TASK GOAL: Of the entries below, copy only those lines that contain the word "rouge".

DATA FOR ANALYSIS:
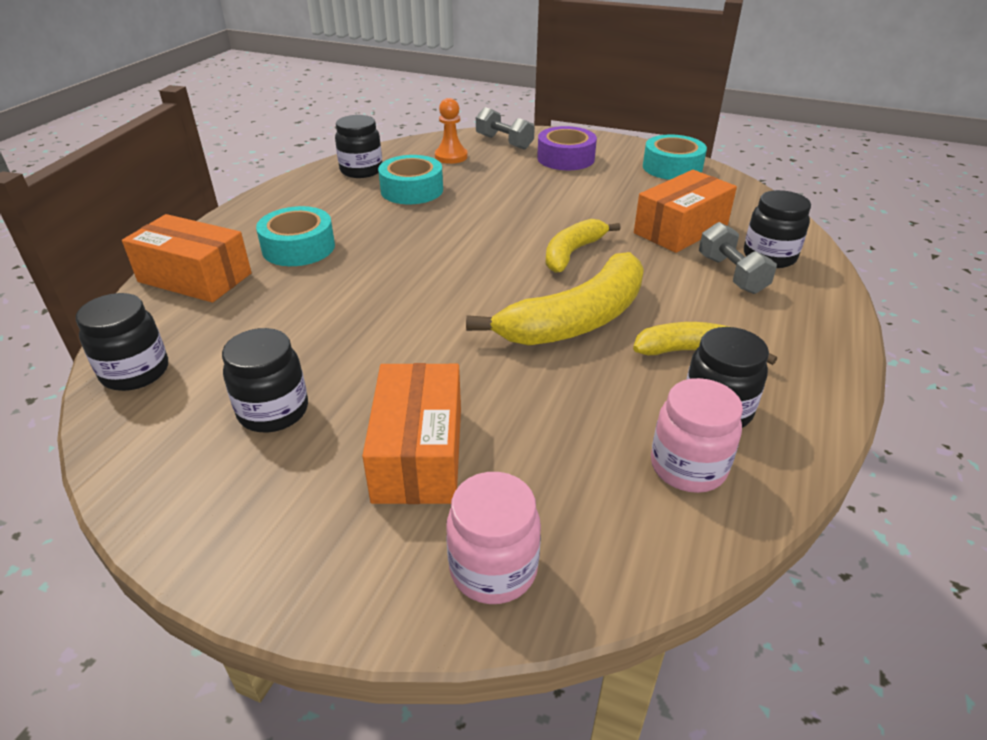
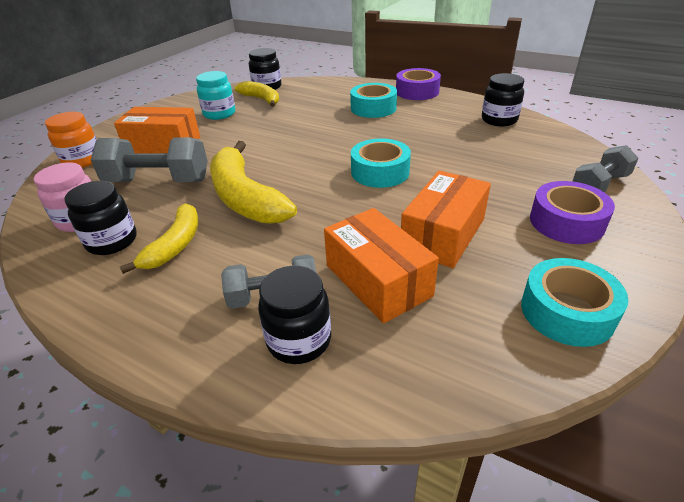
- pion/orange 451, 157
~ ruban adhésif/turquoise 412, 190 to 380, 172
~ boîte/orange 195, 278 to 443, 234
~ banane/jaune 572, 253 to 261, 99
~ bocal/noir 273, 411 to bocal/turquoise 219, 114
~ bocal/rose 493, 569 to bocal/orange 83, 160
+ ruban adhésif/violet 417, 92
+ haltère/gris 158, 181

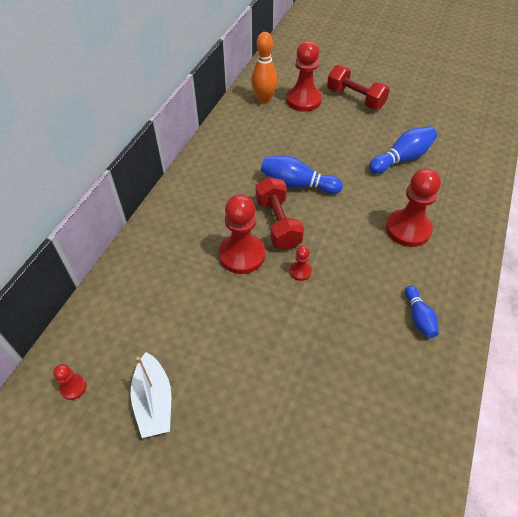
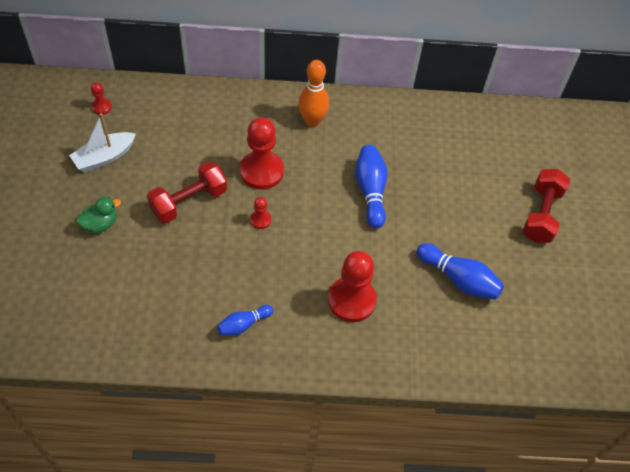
~ quille/orange 264, 99 to 312, 121
- pion/rouge 303, 100
~ haltère/rouge 278, 223 to 189, 201
+ canard/vert 100, 224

EXPECTED ANSWER:
- pion/rouge 303, 100
~ haltère/rouge 278, 223 to 189, 201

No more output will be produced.